• **EXERCISE DESCRIPTION**: Quote, without any change, the line that contains "The second view gained the red_figoluk" and all lines that follow it to the end of the data below.

• **GIVEN INFORMATION**:
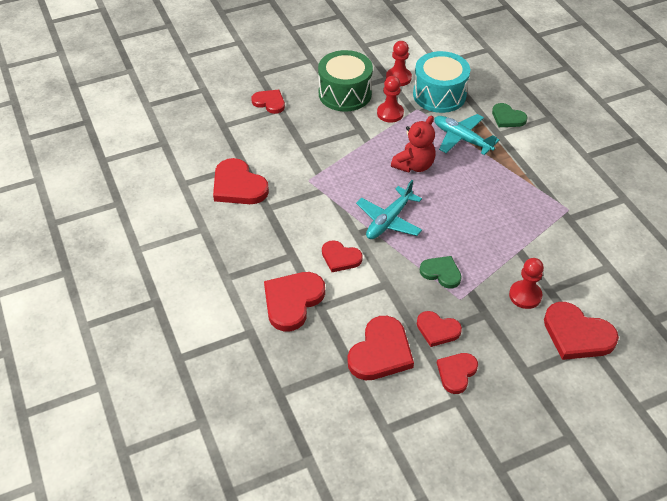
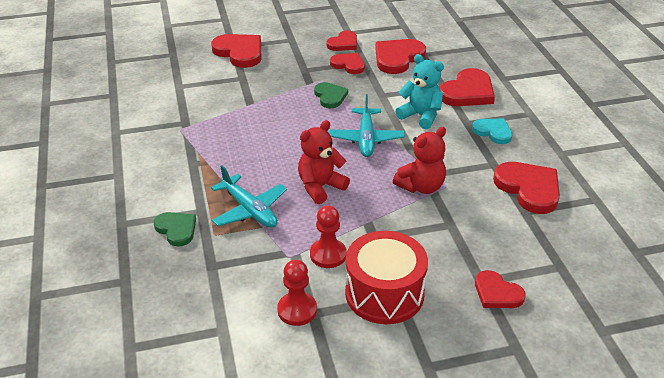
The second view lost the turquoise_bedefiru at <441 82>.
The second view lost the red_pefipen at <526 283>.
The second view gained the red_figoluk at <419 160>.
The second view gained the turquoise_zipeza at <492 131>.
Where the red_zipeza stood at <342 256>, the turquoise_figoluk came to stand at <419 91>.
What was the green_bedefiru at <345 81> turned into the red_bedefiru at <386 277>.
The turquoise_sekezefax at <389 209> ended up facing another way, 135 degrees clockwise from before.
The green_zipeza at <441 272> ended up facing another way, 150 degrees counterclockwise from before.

• **RESPONSE TO THE EXERCISE**:
The second view gained the red_figoluk at <419 160>.
The second view gained the turquoise_zipeza at <492 131>.
Where the red_zipeza stood at <342 256>, the turquoise_figoluk came to stand at <419 91>.
What was the green_bedefiru at <345 81> turned into the red_bedefiru at <386 277>.
The turquoise_sekezefax at <389 209> ended up facing another way, 135 degrees clockwise from before.
The green_zipeza at <441 272> ended up facing another way, 150 degrees counterclockwise from before.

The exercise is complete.